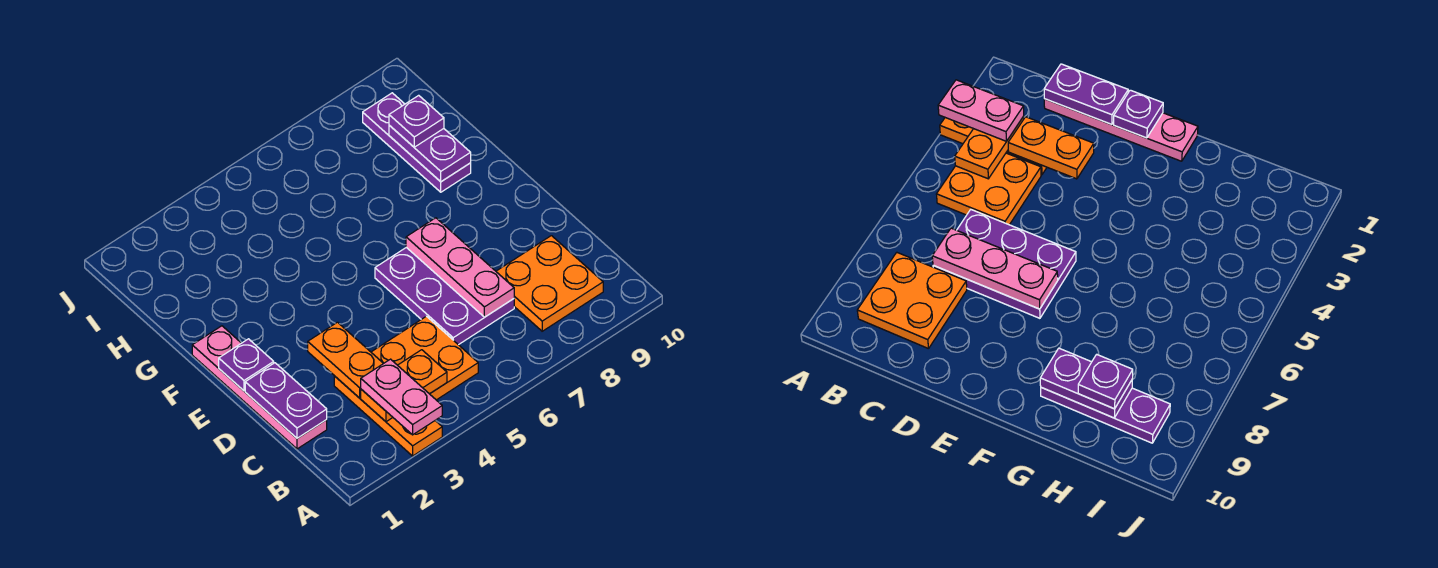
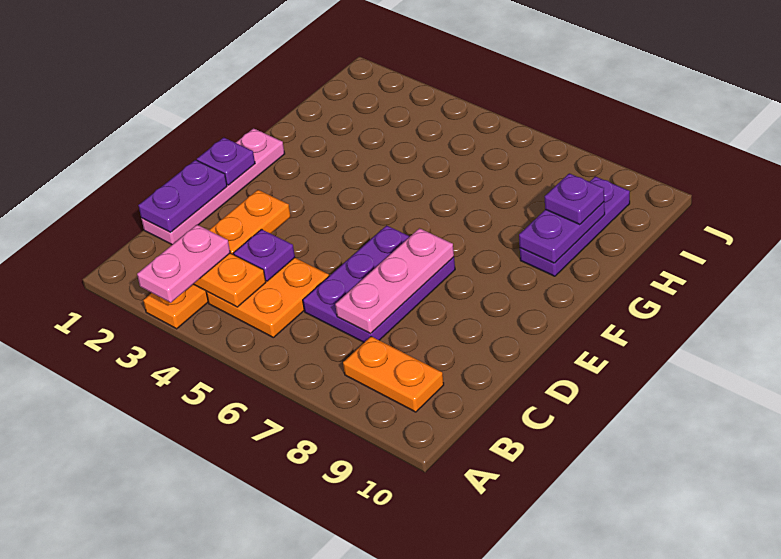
orange plate B8:C9 level 1 -> orange plate B8:B9 level 1
none -> purple plate C4 level 2

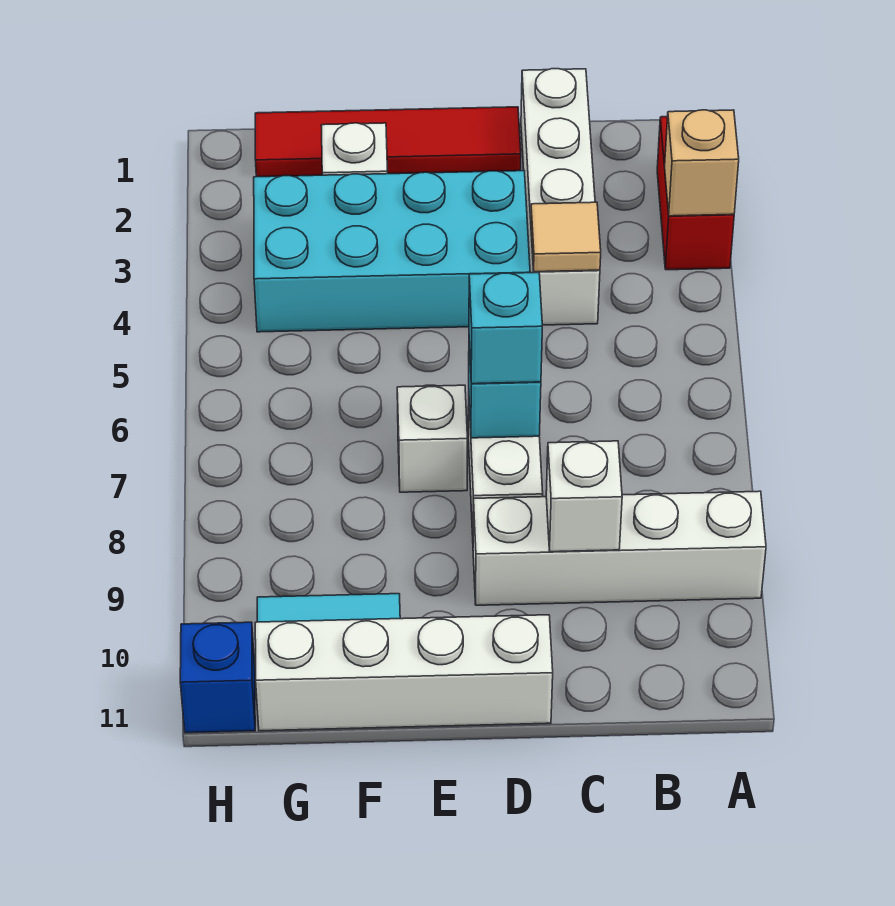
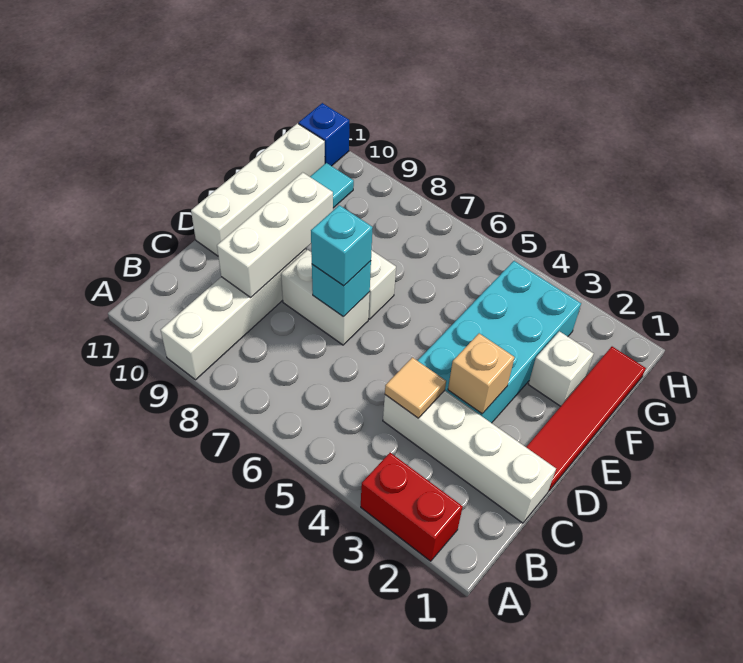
tan brick A3 level 2 -> tan brick D3 level 2
white brick C9 level 2 -> white brick C9:E9 level 2

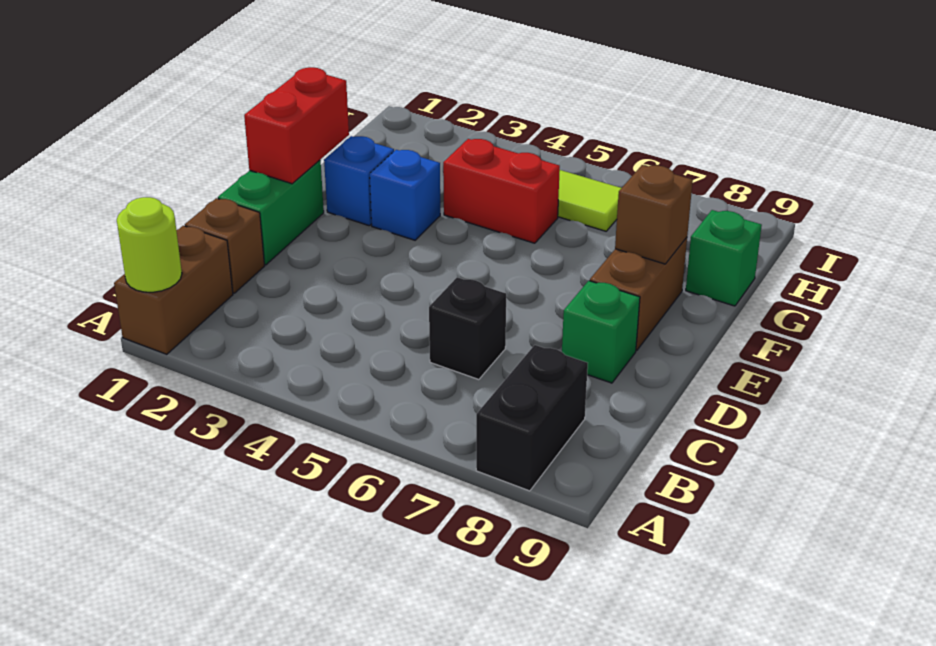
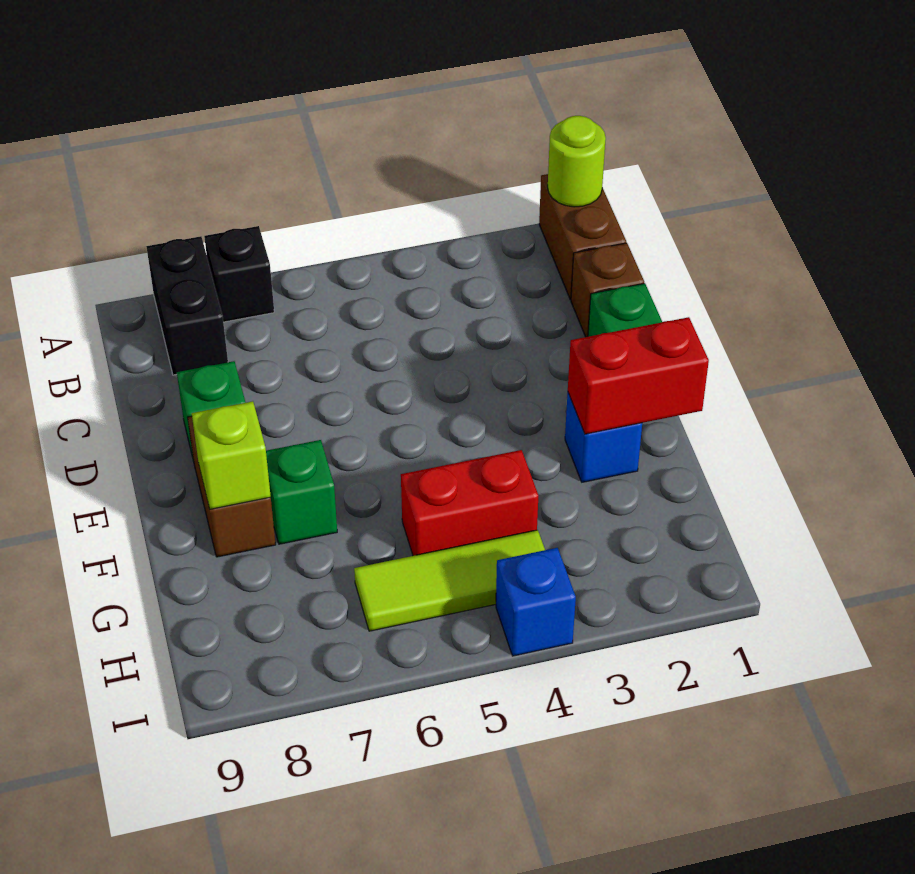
black brick C6 level 1 -> black brick A7 level 1
red brick E1:F1 level 2 -> red brick F1:F2 level 2
blue brick F3 level 1 -> blue brick I4 level 1
brown brick F8 level 2 -> lime brick F8 level 2
green brick G9 level 1 -> green brick F7 level 1

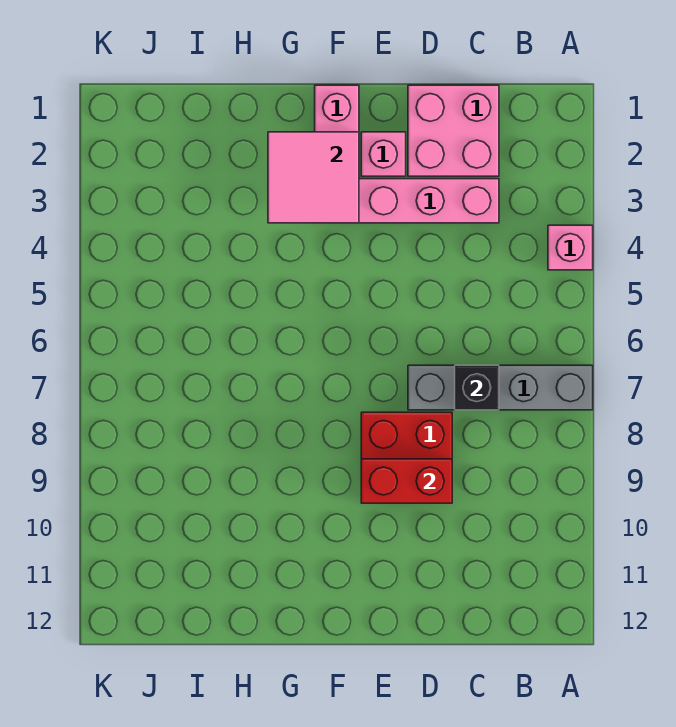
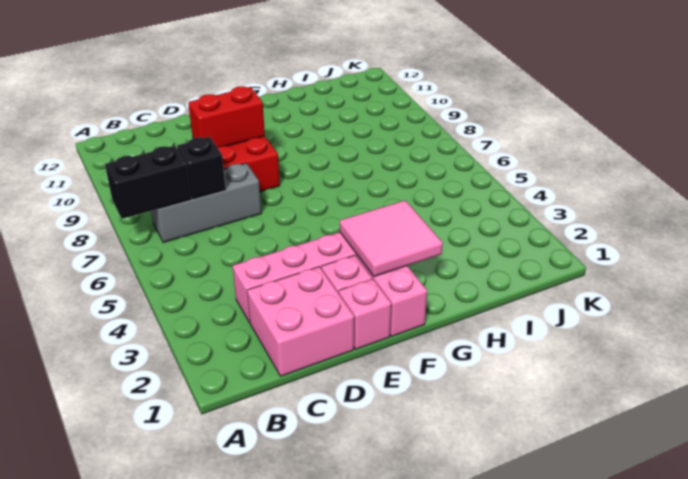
pink brick A4 level 1 -> pink brick E1 level 1
grey brick A7:D7 level 1 -> grey brick B7:D7 level 1
none -> black brick A7:B7 level 2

■ ■ ■ ■ ■

* **GOAL OF THE EXERCISE**
For the word "black", show every line of the entries that holds it.

* **REPLY TO THE EXERCISE**
black brick C6 level 1 -> black brick A7 level 1
none -> black brick A7:B7 level 2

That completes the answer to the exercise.